Input for this task below:

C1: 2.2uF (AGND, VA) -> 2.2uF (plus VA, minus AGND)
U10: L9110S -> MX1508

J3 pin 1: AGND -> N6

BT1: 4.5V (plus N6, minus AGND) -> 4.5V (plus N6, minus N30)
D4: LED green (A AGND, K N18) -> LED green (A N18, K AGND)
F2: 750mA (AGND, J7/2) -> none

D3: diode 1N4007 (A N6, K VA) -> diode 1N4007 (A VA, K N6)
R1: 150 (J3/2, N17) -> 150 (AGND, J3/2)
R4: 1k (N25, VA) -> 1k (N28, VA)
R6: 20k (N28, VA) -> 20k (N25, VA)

End of Input for this task.
Input for this task below:

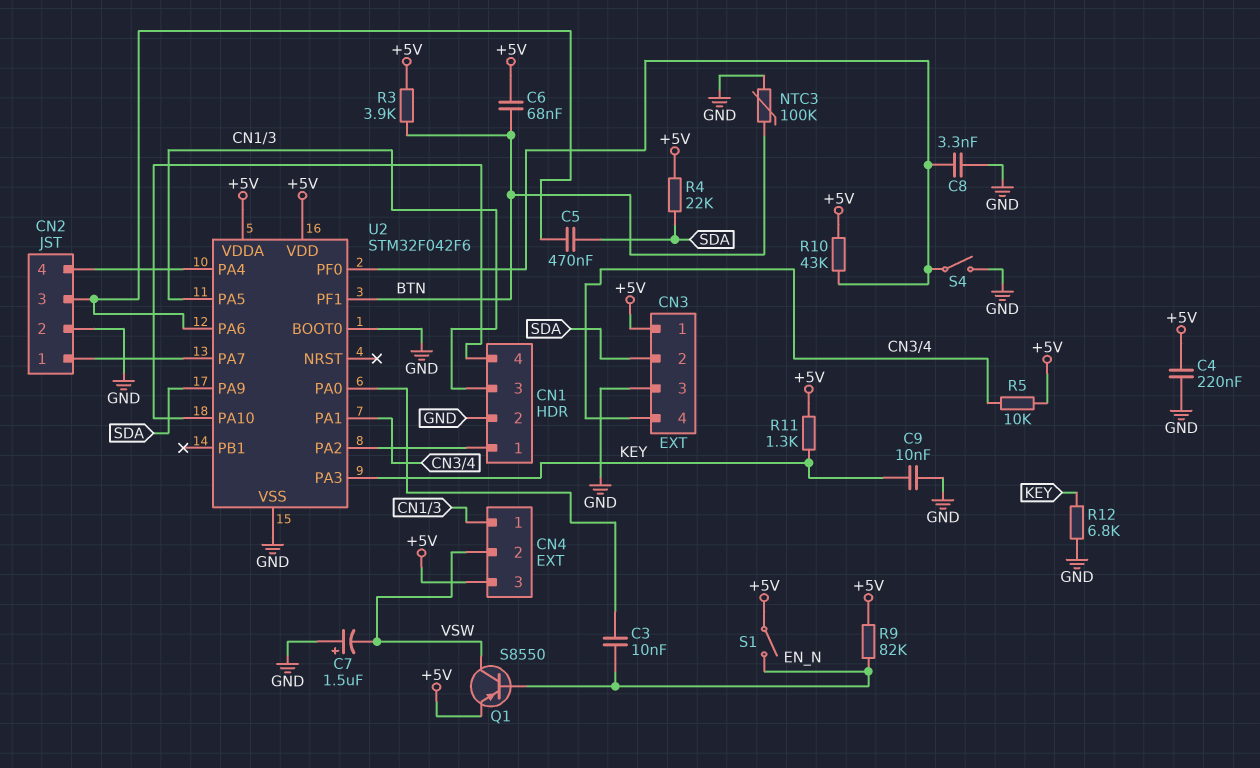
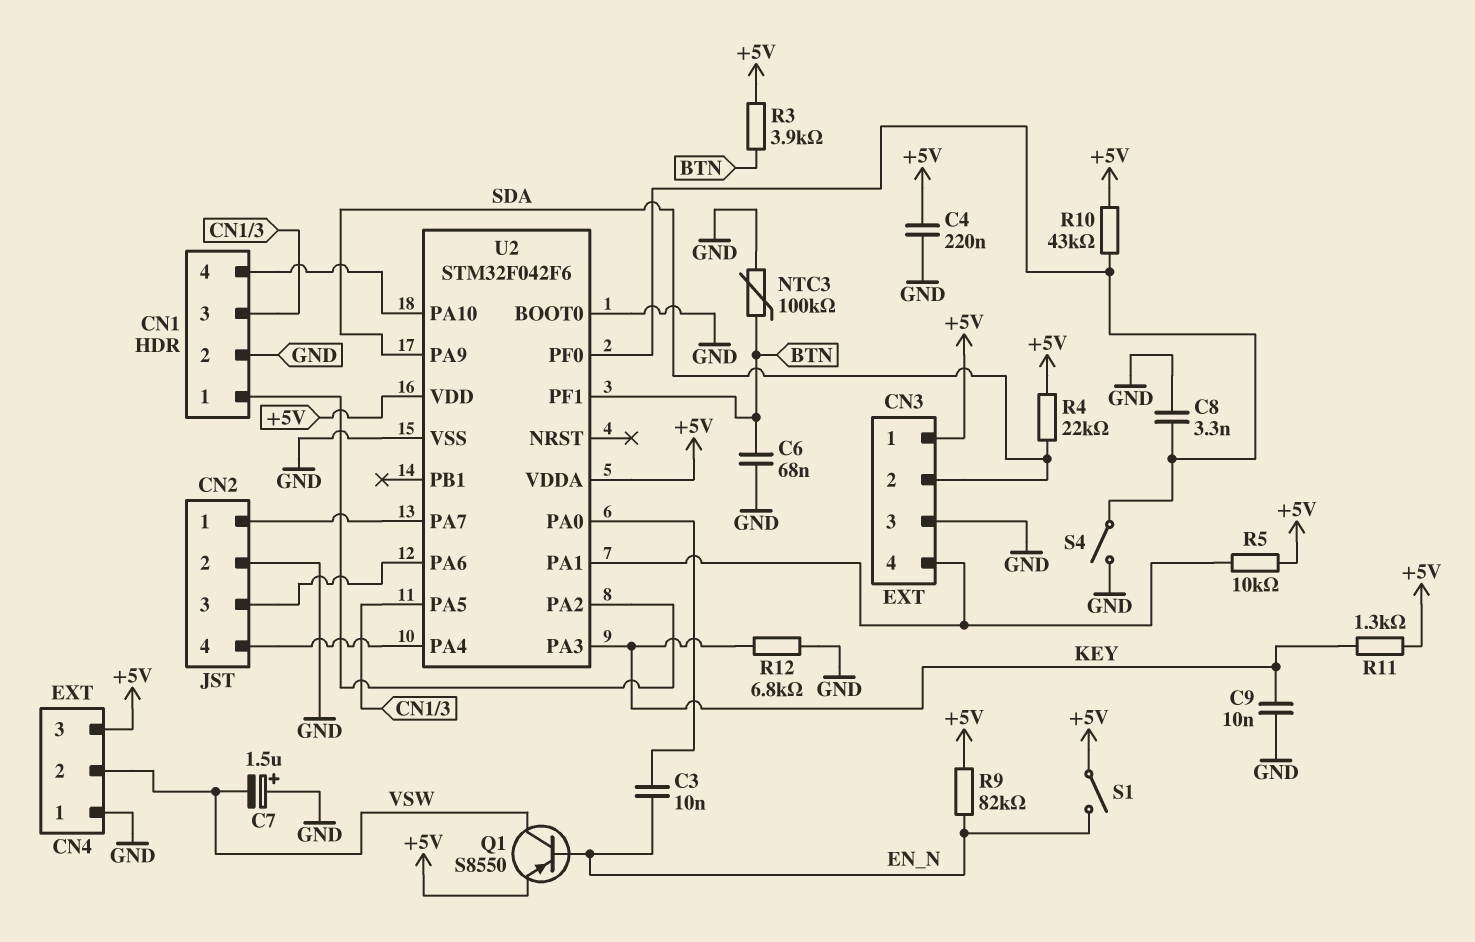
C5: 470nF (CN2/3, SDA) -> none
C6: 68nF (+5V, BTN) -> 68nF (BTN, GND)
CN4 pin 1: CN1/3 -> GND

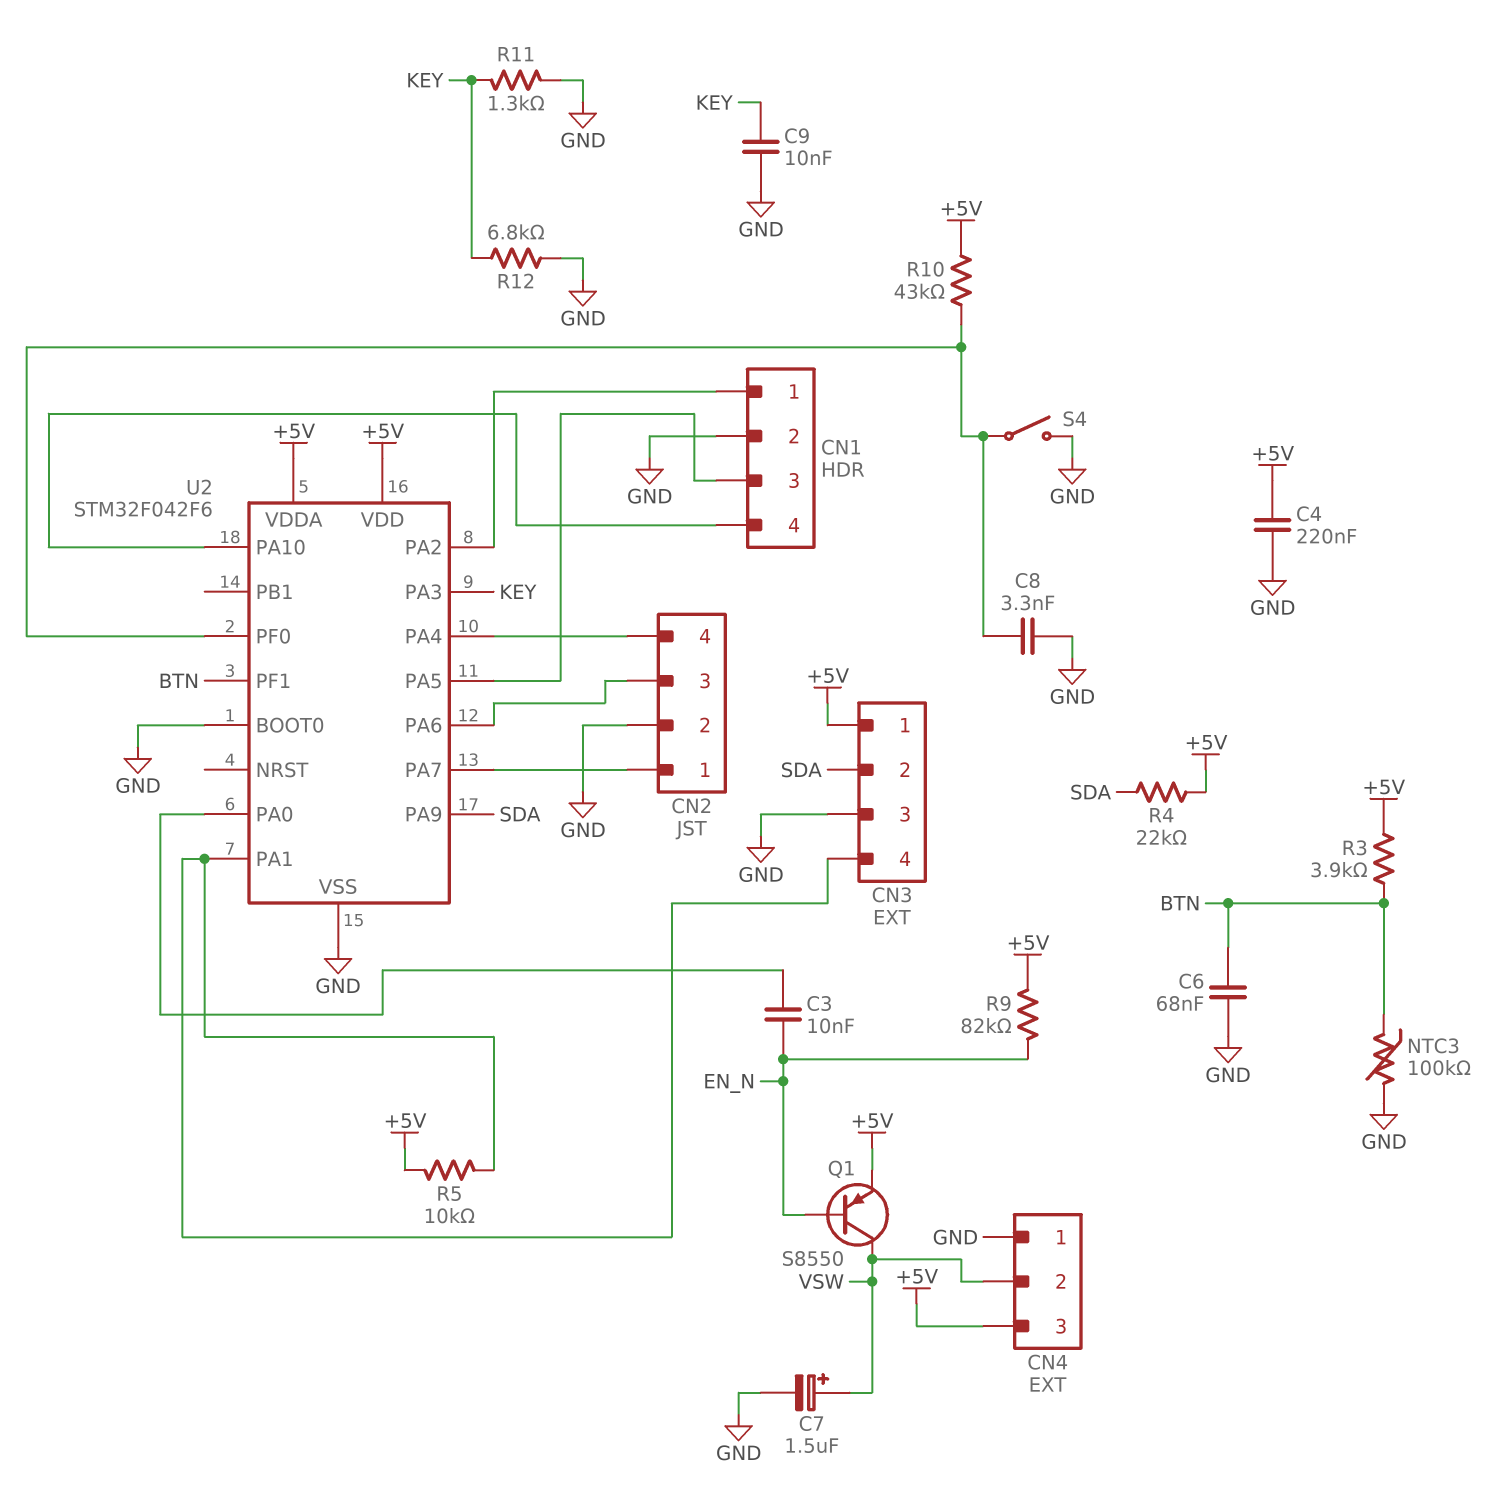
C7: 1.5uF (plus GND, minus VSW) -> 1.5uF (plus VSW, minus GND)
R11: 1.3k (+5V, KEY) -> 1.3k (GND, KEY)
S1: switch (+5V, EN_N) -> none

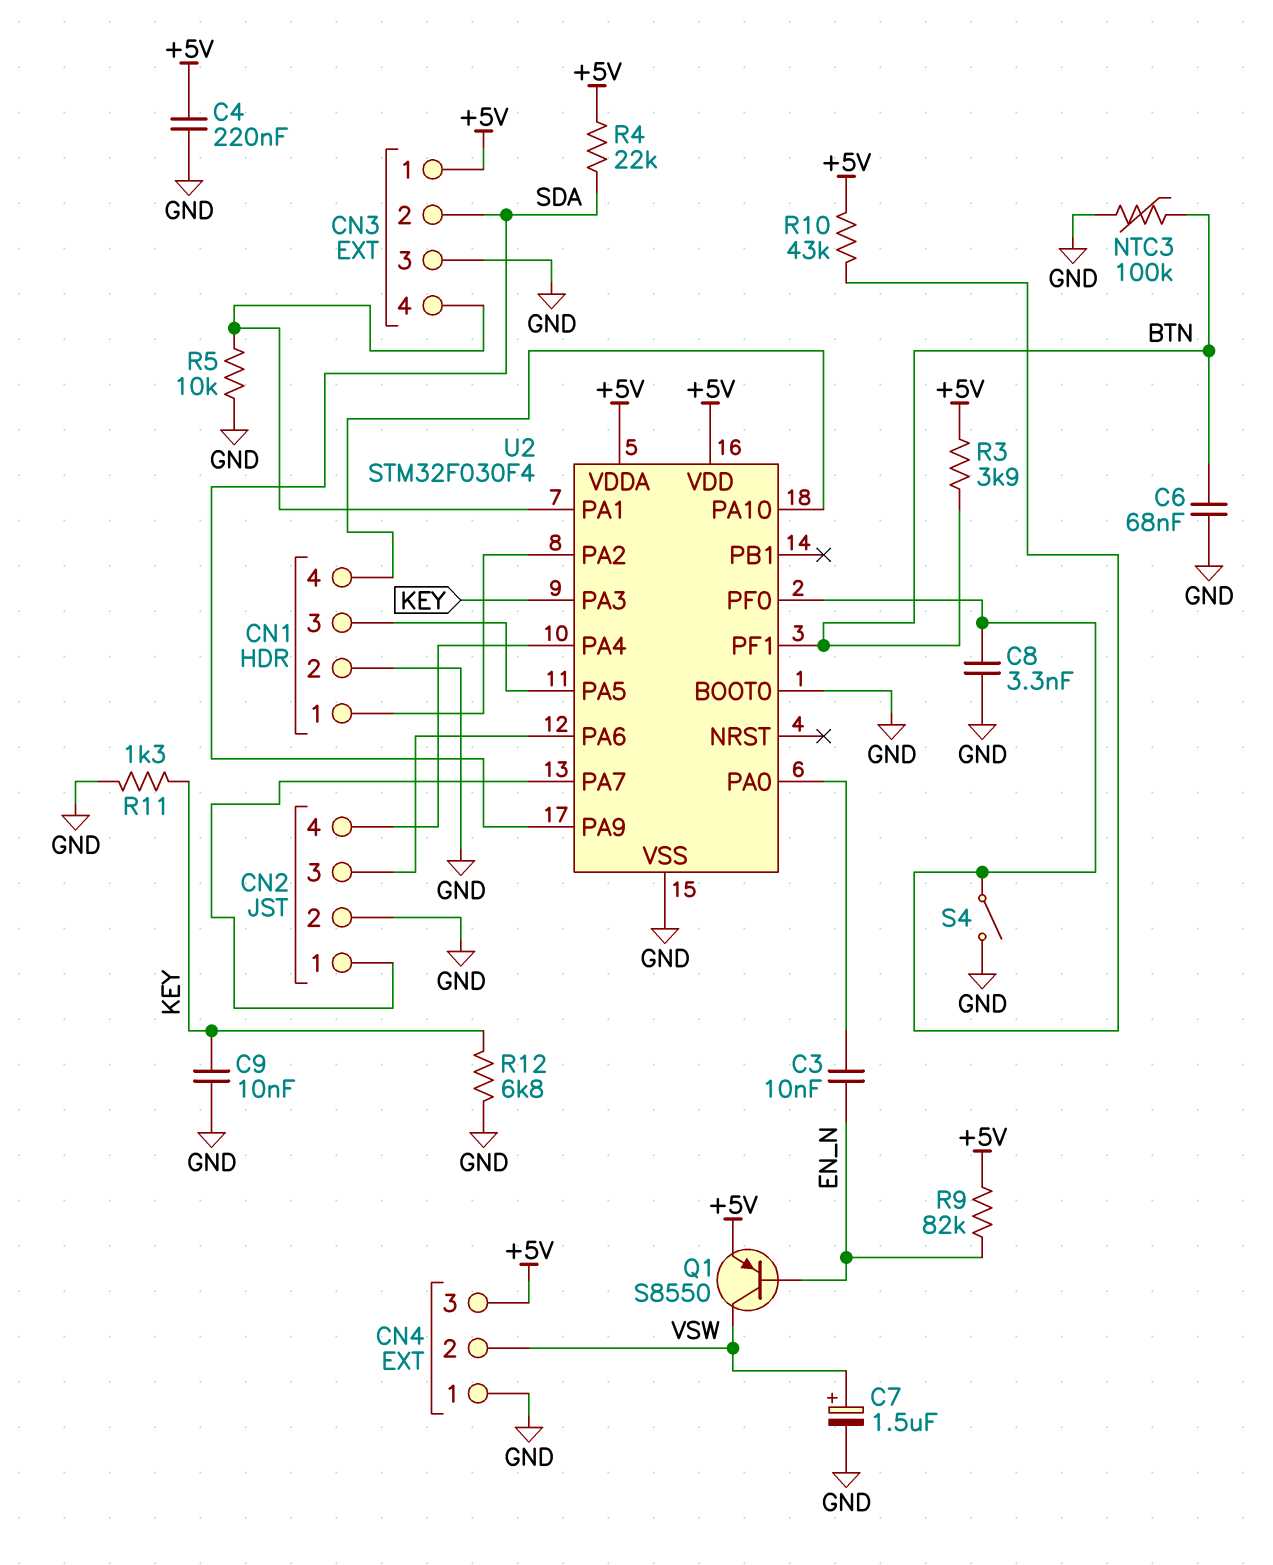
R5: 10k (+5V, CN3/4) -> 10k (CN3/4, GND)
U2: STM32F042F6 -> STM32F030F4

End of Input for this task.

Task details: Which lines above run from the one containing "BT1: 4.5V (plus" to the one containing "R6: 20k (N28, VA) -> 20k (N25, VA)"? Give them again exactly, both ends included.

Response:
BT1: 4.5V (plus N6, minus AGND) -> 4.5V (plus N6, minus N30)
D4: LED green (A AGND, K N18) -> LED green (A N18, K AGND)
F2: 750mA (AGND, J7/2) -> none

D3: diode 1N4007 (A N6, K VA) -> diode 1N4007 (A VA, K N6)
R1: 150 (J3/2, N17) -> 150 (AGND, J3/2)
R4: 1k (N25, VA) -> 1k (N28, VA)
R6: 20k (N28, VA) -> 20k (N25, VA)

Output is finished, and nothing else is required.